# Task directions
With both ends included, repeat exactly the lines of the entries below from the one containing "pink truck [549,213,619,259]" down to the one containing "purple cone [490,467,543,515] -> none", and no others.

Object tracking records:
⟨

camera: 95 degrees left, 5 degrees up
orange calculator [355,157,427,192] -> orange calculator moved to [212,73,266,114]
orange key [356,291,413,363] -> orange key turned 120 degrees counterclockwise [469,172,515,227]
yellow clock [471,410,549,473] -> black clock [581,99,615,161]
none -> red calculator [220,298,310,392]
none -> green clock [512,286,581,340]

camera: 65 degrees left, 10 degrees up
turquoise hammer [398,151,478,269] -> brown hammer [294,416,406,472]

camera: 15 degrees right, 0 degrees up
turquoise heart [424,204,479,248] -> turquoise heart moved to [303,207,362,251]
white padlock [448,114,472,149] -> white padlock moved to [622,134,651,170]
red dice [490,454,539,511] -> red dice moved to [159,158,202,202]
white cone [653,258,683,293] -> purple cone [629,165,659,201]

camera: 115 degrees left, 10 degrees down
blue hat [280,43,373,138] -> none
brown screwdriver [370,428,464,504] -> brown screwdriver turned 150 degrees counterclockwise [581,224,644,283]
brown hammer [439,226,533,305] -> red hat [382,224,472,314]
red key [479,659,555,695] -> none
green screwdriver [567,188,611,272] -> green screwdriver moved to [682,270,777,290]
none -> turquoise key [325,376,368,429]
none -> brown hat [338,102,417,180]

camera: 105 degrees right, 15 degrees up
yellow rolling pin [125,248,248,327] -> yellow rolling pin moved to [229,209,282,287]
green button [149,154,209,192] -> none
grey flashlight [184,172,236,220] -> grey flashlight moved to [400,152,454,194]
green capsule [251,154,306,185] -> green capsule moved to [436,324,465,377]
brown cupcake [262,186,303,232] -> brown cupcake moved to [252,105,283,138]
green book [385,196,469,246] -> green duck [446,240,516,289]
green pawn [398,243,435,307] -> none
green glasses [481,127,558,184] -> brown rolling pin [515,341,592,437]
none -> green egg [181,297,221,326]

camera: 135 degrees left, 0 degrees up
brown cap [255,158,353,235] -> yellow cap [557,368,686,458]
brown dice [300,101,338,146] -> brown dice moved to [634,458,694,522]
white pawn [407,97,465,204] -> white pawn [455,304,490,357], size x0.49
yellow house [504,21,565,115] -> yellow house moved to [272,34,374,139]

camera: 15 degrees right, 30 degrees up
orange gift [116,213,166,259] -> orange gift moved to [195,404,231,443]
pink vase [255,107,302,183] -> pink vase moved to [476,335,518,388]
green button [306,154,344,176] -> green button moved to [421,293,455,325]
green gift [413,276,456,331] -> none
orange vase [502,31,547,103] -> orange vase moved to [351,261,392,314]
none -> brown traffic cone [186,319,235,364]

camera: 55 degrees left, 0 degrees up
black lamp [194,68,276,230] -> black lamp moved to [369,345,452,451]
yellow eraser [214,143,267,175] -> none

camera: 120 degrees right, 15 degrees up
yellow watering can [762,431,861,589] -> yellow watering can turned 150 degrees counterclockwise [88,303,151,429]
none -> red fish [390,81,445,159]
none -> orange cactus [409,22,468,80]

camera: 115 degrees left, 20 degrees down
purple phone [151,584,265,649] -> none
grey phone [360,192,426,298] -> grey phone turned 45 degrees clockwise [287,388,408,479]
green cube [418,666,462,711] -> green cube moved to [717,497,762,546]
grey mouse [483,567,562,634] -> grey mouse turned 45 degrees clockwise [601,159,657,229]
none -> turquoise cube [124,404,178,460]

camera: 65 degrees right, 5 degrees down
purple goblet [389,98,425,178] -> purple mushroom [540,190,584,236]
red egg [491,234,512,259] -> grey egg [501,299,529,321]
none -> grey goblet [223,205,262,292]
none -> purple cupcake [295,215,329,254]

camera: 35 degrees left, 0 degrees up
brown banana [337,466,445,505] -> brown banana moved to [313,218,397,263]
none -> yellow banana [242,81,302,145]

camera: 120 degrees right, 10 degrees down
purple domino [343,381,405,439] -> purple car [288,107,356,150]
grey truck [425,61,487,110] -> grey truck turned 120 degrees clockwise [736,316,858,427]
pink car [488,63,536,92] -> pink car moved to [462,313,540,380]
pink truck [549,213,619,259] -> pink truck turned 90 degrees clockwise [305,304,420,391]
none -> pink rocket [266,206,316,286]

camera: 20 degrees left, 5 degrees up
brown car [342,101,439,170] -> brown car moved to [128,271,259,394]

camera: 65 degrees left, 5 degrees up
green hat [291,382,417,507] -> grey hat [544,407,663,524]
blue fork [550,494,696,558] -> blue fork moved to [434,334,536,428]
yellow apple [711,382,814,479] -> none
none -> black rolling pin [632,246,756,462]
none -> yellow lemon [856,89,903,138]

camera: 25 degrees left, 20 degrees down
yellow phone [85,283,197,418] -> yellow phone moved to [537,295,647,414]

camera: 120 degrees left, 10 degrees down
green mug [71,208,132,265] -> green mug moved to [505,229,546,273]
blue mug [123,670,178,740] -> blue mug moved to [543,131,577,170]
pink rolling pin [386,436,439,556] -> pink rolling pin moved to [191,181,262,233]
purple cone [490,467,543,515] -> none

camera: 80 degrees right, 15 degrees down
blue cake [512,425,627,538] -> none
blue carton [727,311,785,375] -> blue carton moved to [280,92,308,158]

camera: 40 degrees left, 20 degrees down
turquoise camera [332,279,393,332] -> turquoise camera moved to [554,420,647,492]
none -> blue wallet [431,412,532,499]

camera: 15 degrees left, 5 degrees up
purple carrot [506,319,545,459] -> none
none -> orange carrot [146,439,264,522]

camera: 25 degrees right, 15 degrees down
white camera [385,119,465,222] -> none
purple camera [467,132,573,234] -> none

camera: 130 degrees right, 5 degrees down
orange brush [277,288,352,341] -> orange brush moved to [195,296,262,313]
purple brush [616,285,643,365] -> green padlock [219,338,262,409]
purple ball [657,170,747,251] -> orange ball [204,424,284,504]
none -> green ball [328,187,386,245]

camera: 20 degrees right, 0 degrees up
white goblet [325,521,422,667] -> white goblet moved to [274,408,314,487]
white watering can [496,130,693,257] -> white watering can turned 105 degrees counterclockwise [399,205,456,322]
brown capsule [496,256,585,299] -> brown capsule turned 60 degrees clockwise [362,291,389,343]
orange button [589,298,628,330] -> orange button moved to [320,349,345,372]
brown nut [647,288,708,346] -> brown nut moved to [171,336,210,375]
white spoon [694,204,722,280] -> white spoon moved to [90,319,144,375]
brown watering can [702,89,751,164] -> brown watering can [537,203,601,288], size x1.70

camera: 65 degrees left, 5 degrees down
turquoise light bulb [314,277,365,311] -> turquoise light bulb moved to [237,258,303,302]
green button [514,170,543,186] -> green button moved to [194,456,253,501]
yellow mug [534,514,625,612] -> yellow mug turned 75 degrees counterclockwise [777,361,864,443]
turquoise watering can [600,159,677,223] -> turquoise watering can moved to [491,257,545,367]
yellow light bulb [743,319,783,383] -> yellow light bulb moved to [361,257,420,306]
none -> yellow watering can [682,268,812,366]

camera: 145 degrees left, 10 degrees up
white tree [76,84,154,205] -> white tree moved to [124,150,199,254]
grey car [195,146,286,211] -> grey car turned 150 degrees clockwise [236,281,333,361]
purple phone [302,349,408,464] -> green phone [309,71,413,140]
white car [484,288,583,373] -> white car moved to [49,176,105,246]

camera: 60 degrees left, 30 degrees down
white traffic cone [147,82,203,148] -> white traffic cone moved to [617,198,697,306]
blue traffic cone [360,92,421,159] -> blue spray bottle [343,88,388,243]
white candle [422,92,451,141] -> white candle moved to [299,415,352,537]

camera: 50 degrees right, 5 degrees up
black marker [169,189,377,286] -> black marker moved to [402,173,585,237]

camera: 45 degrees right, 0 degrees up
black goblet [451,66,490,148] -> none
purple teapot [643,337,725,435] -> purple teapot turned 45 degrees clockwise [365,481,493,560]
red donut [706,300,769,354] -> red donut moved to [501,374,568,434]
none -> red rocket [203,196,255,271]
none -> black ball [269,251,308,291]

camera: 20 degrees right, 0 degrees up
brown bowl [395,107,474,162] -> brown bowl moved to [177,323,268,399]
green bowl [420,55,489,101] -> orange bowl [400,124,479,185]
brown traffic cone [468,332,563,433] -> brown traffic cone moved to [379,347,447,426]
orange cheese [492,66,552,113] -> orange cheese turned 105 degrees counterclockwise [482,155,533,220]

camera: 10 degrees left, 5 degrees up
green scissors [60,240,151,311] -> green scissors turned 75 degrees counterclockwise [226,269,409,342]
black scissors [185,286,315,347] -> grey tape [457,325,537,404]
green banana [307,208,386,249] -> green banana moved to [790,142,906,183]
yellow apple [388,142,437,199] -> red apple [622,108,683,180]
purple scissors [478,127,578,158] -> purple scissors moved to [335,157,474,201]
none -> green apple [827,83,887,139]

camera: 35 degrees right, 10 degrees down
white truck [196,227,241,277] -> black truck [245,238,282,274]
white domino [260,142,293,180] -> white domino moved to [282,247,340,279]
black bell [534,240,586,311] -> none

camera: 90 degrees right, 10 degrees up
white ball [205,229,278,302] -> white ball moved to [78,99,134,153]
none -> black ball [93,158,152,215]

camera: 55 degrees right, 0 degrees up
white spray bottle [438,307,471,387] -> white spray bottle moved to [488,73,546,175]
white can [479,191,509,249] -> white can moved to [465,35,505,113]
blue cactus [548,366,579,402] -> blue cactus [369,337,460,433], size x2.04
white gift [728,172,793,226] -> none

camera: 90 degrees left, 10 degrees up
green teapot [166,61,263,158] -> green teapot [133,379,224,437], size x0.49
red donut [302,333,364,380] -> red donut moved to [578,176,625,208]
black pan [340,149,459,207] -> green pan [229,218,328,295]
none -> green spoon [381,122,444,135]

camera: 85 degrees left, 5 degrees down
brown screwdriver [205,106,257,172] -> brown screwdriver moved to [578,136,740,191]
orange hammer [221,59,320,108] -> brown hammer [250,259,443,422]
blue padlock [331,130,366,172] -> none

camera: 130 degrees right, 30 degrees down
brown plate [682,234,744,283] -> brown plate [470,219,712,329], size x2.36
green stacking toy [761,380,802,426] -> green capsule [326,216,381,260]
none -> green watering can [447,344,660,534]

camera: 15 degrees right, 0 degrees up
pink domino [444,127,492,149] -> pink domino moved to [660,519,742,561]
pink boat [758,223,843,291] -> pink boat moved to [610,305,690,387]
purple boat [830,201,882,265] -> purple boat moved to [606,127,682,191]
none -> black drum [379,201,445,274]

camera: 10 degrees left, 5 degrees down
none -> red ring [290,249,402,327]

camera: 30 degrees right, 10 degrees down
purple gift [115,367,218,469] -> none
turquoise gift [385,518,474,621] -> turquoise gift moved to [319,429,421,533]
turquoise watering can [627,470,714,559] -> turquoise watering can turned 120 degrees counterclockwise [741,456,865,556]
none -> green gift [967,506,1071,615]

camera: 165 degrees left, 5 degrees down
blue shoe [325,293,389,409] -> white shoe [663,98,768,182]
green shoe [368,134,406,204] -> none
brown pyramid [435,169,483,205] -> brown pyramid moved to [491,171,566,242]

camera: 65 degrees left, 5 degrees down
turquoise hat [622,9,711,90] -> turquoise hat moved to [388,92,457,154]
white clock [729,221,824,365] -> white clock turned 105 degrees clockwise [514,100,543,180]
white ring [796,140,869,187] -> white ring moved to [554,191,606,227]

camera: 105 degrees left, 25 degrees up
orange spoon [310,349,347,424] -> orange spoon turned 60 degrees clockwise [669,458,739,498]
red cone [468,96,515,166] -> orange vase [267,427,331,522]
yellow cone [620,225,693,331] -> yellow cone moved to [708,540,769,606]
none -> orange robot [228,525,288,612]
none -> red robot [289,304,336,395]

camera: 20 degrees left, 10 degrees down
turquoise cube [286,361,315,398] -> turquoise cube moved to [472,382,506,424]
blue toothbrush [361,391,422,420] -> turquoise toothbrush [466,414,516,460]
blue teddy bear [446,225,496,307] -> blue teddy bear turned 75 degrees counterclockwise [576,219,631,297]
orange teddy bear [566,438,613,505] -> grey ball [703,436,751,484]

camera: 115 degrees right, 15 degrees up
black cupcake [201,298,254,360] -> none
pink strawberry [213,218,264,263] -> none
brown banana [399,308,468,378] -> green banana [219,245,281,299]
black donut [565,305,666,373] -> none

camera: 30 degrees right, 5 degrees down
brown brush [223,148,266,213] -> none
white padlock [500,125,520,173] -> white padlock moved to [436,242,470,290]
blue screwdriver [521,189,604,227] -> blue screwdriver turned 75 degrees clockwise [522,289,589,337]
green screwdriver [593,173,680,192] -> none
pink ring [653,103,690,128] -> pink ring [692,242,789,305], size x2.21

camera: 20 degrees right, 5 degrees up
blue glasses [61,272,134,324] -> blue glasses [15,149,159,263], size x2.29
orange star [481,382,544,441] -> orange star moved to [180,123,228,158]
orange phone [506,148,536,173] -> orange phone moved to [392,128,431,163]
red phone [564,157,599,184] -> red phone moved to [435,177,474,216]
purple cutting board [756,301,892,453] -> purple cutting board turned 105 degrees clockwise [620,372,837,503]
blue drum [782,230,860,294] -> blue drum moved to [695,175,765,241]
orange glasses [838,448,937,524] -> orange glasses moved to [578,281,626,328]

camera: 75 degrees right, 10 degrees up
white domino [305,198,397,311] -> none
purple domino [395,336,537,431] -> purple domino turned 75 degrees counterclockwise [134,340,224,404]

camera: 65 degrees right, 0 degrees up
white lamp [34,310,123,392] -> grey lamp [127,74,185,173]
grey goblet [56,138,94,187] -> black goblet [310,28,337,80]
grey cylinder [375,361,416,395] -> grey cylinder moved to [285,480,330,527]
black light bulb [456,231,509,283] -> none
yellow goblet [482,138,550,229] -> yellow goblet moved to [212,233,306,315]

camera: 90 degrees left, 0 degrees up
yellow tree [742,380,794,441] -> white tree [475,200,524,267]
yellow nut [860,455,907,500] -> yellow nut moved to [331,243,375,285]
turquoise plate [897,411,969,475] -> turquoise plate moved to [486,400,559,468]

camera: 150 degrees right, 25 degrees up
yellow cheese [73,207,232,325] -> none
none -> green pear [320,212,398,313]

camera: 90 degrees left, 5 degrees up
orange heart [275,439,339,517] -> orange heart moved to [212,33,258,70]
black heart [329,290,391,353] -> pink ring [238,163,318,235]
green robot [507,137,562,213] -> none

⟩

# Exercise output
pink truck [549,213,619,259] -> pink truck turned 90 degrees clockwise [305,304,420,391]
none -> pink rocket [266,206,316,286]

camera: 20 degrees left, 5 degrees up
brown car [342,101,439,170] -> brown car moved to [128,271,259,394]

camera: 65 degrees left, 5 degrees up
green hat [291,382,417,507] -> grey hat [544,407,663,524]
blue fork [550,494,696,558] -> blue fork moved to [434,334,536,428]
yellow apple [711,382,814,479] -> none
none -> black rolling pin [632,246,756,462]
none -> yellow lemon [856,89,903,138]

camera: 25 degrees left, 20 degrees down
yellow phone [85,283,197,418] -> yellow phone moved to [537,295,647,414]

camera: 120 degrees left, 10 degrees down
green mug [71,208,132,265] -> green mug moved to [505,229,546,273]
blue mug [123,670,178,740] -> blue mug moved to [543,131,577,170]
pink rolling pin [386,436,439,556] -> pink rolling pin moved to [191,181,262,233]
purple cone [490,467,543,515] -> none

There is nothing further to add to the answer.